What the task requires —
Across the data below, how many lines hold "residential"? Answer with that number and nothing else.

Stored data
● ● ●

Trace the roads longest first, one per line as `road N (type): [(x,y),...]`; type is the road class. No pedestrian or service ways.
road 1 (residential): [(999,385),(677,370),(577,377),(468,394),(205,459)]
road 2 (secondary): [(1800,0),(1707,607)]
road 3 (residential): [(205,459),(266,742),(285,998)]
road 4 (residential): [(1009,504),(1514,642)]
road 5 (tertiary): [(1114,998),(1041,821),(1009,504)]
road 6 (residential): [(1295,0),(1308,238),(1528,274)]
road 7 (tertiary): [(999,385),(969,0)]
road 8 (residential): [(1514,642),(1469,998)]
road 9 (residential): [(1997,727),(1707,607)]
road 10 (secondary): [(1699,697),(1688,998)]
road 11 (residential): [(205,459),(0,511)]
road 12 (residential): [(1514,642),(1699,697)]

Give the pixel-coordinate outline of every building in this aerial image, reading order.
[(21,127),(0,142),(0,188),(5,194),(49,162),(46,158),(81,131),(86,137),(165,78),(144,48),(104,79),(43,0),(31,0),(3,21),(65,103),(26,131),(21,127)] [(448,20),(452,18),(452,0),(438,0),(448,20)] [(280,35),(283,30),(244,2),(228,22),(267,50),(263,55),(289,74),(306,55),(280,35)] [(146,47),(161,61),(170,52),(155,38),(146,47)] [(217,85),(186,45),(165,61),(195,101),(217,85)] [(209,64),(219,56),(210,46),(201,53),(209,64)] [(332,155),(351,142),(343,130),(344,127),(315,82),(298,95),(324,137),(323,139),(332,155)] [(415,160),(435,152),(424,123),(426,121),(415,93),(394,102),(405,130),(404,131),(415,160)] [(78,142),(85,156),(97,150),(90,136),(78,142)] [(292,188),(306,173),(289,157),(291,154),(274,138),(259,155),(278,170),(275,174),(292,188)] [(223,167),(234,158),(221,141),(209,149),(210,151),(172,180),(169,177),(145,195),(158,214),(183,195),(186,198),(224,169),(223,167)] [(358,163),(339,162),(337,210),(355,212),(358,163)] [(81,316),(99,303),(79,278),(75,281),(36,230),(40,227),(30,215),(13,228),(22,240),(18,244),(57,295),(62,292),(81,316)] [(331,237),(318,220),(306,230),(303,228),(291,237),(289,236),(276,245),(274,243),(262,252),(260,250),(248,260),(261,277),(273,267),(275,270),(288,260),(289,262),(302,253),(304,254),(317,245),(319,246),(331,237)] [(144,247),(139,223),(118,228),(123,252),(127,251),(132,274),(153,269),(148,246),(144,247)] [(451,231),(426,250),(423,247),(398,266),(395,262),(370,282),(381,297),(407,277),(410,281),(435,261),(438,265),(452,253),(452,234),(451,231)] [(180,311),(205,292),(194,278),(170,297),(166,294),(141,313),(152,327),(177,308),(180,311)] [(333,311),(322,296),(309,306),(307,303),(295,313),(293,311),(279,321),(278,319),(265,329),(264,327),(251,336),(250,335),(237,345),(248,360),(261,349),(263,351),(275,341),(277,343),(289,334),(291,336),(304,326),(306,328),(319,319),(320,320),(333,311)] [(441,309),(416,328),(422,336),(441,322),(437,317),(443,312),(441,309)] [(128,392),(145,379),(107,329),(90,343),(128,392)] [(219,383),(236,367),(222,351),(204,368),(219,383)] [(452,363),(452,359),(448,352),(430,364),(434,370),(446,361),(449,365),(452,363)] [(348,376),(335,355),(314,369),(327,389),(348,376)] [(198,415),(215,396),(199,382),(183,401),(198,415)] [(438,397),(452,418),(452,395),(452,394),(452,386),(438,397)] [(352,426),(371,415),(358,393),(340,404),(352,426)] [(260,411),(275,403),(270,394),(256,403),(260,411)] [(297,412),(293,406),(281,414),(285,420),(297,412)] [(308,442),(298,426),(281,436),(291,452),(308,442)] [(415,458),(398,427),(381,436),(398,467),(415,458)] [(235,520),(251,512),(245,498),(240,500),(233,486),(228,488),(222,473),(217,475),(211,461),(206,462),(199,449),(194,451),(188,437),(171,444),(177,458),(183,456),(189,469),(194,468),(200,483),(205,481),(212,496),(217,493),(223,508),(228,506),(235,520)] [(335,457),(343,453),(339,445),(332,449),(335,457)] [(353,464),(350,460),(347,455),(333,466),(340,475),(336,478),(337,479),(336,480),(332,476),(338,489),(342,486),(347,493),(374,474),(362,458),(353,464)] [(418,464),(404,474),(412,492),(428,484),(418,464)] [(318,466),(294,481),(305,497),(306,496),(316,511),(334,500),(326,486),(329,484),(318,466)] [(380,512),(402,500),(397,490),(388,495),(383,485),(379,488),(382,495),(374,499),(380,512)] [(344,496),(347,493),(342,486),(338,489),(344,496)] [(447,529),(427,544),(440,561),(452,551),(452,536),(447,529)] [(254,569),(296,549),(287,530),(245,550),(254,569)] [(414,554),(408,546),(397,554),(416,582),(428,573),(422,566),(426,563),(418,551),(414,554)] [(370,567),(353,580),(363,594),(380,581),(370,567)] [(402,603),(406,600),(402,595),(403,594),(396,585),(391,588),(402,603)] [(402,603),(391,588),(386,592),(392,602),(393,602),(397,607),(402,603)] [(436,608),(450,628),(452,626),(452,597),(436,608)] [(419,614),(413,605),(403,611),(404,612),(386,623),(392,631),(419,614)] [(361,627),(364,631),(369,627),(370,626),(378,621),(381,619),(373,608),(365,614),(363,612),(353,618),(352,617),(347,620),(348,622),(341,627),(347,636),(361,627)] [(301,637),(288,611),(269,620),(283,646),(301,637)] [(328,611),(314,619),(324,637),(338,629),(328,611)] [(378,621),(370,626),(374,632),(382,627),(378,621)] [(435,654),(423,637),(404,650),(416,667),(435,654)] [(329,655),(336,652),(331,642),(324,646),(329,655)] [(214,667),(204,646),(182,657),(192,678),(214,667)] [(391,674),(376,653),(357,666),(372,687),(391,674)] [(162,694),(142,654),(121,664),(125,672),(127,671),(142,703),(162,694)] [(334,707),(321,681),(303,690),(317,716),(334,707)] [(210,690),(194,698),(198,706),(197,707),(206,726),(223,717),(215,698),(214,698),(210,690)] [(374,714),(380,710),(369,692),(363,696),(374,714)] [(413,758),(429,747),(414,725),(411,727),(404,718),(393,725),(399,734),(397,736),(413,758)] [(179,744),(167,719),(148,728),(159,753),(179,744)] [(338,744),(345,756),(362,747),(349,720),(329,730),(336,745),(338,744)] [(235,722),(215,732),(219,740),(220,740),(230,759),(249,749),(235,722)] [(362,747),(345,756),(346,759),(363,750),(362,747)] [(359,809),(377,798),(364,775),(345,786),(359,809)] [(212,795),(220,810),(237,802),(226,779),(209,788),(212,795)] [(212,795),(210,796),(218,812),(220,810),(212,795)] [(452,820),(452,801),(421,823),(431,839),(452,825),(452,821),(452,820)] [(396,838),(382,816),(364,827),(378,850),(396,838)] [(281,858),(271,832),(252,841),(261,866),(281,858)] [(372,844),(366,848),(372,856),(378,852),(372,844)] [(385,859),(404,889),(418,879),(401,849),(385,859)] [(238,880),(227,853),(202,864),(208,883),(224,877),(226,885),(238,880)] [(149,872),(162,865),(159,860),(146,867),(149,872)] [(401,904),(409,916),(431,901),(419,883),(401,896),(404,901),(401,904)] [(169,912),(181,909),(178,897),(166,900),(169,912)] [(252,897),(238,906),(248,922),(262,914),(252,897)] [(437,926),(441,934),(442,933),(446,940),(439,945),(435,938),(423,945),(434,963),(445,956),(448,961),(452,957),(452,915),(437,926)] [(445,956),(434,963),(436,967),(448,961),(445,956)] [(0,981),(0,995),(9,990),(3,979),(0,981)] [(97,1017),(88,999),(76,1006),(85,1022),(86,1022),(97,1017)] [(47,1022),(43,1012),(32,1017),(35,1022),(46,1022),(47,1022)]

● ● ●

Result for this task —
8